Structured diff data
──────────────────────────────

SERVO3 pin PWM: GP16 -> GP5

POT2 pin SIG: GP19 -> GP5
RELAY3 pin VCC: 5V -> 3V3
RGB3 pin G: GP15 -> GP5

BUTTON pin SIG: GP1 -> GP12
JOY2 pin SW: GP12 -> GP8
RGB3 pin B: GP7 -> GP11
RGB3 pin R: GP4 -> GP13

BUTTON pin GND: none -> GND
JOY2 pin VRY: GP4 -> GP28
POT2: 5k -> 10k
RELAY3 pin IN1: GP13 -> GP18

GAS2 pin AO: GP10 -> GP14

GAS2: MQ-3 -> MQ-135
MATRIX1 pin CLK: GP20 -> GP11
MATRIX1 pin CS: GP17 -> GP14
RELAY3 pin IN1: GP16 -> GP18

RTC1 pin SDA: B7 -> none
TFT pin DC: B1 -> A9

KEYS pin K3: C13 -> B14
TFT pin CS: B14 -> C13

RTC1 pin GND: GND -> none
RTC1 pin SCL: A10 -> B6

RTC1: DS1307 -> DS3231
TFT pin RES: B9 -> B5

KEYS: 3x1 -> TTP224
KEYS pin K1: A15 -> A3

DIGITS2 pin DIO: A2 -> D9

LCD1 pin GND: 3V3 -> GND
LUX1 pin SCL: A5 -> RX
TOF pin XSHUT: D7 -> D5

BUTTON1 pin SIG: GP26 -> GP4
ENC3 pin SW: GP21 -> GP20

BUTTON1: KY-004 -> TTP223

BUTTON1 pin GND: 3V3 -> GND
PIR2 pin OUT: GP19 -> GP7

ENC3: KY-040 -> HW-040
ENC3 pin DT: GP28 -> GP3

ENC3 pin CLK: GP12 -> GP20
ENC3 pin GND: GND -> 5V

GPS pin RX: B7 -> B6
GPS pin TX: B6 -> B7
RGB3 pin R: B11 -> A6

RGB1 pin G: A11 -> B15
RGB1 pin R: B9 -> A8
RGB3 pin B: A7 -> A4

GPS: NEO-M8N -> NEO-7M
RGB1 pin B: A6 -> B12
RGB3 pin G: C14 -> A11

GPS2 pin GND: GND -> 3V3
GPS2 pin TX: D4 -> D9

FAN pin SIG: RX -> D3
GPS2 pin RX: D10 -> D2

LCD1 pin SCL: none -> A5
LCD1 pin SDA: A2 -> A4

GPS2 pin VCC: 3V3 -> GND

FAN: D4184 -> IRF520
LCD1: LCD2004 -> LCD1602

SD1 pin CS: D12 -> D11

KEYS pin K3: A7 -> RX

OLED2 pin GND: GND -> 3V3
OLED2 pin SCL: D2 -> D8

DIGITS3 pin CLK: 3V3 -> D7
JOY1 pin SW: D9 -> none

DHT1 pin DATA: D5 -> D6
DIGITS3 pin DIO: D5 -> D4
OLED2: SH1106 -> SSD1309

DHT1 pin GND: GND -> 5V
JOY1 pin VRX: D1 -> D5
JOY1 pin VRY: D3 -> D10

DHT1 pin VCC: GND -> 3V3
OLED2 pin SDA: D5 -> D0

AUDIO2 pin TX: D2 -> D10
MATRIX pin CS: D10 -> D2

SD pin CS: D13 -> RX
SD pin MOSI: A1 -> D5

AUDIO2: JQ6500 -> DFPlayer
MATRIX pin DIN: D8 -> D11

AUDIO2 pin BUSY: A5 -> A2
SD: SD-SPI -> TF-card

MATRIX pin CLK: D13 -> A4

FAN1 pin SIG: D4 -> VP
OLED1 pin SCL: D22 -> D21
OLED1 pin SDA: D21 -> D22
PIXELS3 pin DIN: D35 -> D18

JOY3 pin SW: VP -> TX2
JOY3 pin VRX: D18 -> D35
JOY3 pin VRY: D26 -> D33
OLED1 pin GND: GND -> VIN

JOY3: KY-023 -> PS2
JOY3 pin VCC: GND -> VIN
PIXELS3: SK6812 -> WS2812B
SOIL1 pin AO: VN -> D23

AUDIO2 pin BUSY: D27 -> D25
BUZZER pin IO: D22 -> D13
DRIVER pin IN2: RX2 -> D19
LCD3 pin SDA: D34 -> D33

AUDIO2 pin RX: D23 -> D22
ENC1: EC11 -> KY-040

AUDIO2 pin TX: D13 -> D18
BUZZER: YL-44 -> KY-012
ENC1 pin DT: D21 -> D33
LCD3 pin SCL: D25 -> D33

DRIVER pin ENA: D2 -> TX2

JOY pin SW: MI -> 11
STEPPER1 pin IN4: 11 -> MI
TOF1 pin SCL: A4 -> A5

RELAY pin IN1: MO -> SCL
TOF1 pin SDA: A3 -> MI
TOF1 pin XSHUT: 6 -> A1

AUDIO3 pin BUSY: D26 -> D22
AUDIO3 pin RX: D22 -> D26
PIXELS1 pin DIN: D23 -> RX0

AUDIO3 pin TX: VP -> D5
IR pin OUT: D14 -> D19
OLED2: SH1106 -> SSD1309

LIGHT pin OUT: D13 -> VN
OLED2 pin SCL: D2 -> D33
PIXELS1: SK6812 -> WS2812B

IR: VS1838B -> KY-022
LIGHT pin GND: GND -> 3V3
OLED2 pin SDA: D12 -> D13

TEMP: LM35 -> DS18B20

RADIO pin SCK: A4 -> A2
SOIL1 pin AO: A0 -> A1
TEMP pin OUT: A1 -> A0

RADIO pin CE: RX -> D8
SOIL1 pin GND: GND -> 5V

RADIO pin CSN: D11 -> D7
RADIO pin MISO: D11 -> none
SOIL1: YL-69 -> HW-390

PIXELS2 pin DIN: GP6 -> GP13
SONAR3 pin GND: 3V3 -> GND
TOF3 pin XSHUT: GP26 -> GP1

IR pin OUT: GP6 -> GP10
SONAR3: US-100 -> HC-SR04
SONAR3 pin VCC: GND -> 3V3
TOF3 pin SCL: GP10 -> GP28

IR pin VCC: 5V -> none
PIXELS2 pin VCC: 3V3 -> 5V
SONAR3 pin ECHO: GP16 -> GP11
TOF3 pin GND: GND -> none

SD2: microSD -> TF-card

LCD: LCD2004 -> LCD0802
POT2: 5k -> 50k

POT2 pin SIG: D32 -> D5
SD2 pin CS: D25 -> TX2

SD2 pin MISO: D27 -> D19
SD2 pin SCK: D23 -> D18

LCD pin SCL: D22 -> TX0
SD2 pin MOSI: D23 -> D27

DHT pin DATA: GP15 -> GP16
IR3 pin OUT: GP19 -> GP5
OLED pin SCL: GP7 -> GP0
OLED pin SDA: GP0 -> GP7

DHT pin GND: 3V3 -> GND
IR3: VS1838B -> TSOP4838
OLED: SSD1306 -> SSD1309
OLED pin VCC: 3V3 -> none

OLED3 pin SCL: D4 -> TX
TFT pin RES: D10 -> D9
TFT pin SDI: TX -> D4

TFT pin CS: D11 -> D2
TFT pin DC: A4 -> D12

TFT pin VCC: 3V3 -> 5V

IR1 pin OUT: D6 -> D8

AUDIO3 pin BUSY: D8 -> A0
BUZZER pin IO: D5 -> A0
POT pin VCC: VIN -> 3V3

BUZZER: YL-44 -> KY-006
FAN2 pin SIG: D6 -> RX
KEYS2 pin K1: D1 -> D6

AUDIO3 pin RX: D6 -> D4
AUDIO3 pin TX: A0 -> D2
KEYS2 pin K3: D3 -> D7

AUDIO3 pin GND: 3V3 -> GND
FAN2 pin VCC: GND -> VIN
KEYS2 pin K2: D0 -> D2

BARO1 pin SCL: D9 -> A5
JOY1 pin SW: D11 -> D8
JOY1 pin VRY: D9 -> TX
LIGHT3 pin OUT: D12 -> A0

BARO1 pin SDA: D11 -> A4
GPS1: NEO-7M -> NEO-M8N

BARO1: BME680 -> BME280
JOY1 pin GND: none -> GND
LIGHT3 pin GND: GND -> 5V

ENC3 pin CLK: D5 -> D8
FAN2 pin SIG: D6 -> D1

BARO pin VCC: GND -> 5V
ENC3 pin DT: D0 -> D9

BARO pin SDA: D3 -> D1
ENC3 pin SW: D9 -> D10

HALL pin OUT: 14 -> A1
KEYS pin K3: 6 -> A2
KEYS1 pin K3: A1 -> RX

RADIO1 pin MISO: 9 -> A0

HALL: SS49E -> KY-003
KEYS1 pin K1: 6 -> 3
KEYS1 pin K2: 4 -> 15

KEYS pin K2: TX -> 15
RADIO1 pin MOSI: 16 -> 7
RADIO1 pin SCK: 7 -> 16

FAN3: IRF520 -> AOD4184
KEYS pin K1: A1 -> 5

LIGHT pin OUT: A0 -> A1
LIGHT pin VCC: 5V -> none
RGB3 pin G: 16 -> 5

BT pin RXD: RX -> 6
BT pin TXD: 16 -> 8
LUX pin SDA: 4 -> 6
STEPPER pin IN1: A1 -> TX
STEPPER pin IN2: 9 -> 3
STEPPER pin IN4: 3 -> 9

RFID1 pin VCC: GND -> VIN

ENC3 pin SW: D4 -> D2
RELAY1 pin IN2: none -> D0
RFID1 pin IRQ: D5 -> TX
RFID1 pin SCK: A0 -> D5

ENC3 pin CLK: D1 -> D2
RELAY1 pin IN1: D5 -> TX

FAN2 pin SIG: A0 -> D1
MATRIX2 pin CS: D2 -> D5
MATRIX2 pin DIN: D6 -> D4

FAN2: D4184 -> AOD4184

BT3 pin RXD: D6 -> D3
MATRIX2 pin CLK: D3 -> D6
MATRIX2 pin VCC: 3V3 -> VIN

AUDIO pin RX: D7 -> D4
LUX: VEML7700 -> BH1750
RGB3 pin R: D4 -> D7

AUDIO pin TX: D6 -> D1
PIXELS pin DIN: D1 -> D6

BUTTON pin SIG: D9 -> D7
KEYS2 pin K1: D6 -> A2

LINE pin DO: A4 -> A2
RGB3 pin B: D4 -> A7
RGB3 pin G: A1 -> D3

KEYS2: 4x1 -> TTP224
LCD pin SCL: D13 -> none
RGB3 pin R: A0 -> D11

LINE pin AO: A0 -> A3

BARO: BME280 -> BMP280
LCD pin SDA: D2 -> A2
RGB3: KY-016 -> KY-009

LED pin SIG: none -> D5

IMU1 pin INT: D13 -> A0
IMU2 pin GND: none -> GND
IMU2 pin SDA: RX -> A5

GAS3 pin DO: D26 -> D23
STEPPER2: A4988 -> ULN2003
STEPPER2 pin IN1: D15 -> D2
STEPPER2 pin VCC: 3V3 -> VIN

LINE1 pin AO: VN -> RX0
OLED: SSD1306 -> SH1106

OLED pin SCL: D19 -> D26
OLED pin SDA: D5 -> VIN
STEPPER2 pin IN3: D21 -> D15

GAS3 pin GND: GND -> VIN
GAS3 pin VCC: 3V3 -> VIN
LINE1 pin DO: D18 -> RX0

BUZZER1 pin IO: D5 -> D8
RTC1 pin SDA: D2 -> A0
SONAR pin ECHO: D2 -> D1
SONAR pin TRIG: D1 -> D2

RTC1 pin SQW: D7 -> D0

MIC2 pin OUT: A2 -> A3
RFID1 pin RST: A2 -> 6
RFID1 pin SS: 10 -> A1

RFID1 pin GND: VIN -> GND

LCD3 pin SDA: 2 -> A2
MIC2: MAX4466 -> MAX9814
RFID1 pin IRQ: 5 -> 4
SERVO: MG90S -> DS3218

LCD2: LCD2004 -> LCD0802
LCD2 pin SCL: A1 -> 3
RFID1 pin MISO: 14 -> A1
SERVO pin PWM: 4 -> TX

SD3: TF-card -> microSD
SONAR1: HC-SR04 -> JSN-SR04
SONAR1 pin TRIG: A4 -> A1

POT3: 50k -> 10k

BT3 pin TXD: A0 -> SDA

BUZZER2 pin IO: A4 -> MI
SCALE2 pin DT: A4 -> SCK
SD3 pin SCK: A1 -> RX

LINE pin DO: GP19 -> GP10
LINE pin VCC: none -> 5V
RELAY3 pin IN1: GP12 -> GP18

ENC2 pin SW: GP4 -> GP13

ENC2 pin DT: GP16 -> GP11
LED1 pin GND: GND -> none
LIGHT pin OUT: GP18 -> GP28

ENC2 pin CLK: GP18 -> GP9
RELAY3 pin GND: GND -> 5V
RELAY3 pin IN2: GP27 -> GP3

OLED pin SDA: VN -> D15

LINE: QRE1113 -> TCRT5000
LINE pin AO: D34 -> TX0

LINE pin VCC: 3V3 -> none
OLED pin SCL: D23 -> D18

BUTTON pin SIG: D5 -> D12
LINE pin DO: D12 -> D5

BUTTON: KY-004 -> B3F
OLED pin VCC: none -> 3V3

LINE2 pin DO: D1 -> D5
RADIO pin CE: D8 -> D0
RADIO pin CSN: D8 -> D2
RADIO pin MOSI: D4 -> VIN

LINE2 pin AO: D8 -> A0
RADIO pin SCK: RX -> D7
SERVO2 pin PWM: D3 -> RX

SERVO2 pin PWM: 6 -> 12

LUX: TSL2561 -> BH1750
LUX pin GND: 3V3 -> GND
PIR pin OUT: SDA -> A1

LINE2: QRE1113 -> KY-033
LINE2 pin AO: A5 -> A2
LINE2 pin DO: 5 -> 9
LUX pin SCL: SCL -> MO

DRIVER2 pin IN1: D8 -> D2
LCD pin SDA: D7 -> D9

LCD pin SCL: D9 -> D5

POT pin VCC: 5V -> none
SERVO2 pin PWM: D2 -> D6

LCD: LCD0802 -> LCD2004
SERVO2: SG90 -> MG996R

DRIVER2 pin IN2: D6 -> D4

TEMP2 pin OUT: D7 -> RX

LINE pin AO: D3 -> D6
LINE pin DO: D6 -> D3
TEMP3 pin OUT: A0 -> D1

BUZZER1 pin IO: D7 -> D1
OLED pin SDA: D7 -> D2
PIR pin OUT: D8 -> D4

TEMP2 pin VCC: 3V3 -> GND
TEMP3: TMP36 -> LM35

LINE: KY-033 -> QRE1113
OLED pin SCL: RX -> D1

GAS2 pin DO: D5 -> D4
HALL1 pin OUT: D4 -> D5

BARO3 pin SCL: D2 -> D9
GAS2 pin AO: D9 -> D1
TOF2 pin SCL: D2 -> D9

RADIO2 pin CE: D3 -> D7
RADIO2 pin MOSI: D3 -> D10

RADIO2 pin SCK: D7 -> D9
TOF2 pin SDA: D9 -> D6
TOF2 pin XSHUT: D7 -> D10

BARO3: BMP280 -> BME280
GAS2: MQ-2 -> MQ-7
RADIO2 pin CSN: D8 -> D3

──────────────────────────────

What the task asks ->
Starting at the line above that contains "FAN: D4184 -> IRF520", repeat each line exactly up to and including the line that contains "PIXELS2 pin DIN: GP6 -> GP13", and stop there.

Answer to this exercise ->
FAN: D4184 -> IRF520
LCD1: LCD2004 -> LCD1602

SD1 pin CS: D12 -> D11

KEYS pin K3: A7 -> RX

OLED2 pin GND: GND -> 3V3
OLED2 pin SCL: D2 -> D8

DIGITS3 pin CLK: 3V3 -> D7
JOY1 pin SW: D9 -> none

DHT1 pin DATA: D5 -> D6
DIGITS3 pin DIO: D5 -> D4
OLED2: SH1106 -> SSD1309

DHT1 pin GND: GND -> 5V
JOY1 pin VRX: D1 -> D5
JOY1 pin VRY: D3 -> D10

DHT1 pin VCC: GND -> 3V3
OLED2 pin SDA: D5 -> D0

AUDIO2 pin TX: D2 -> D10
MATRIX pin CS: D10 -> D2

SD pin CS: D13 -> RX
SD pin MOSI: A1 -> D5

AUDIO2: JQ6500 -> DFPlayer
MATRIX pin DIN: D8 -> D11

AUDIO2 pin BUSY: A5 -> A2
SD: SD-SPI -> TF-card

MATRIX pin CLK: D13 -> A4

FAN1 pin SIG: D4 -> VP
OLED1 pin SCL: D22 -> D21
OLED1 pin SDA: D21 -> D22
PIXELS3 pin DIN: D35 -> D18

JOY3 pin SW: VP -> TX2
JOY3 pin VRX: D18 -> D35
JOY3 pin VRY: D26 -> D33
OLED1 pin GND: GND -> VIN

JOY3: KY-023 -> PS2
JOY3 pin VCC: GND -> VIN
PIXELS3: SK6812 -> WS2812B
SOIL1 pin AO: VN -> D23

AUDIO2 pin BUSY: D27 -> D25
BUZZER pin IO: D22 -> D13
DRIVER pin IN2: RX2 -> D19
LCD3 pin SDA: D34 -> D33

AUDIO2 pin RX: D23 -> D22
ENC1: EC11 -> KY-040

AUDIO2 pin TX: D13 -> D18
BUZZER: YL-44 -> KY-012
ENC1 pin DT: D21 -> D33
LCD3 pin SCL: D25 -> D33

DRIVER pin ENA: D2 -> TX2

JOY pin SW: MI -> 11
STEPPER1 pin IN4: 11 -> MI
TOF1 pin SCL: A4 -> A5

RELAY pin IN1: MO -> SCL
TOF1 pin SDA: A3 -> MI
TOF1 pin XSHUT: 6 -> A1

AUDIO3 pin BUSY: D26 -> D22
AUDIO3 pin RX: D22 -> D26
PIXELS1 pin DIN: D23 -> RX0

AUDIO3 pin TX: VP -> D5
IR pin OUT: D14 -> D19
OLED2: SH1106 -> SSD1309

LIGHT pin OUT: D13 -> VN
OLED2 pin SCL: D2 -> D33
PIXELS1: SK6812 -> WS2812B

IR: VS1838B -> KY-022
LIGHT pin GND: GND -> 3V3
OLED2 pin SDA: D12 -> D13

TEMP: LM35 -> DS18B20

RADIO pin SCK: A4 -> A2
SOIL1 pin AO: A0 -> A1
TEMP pin OUT: A1 -> A0

RADIO pin CE: RX -> D8
SOIL1 pin GND: GND -> 5V

RADIO pin CSN: D11 -> D7
RADIO pin MISO: D11 -> none
SOIL1: YL-69 -> HW-390

PIXELS2 pin DIN: GP6 -> GP13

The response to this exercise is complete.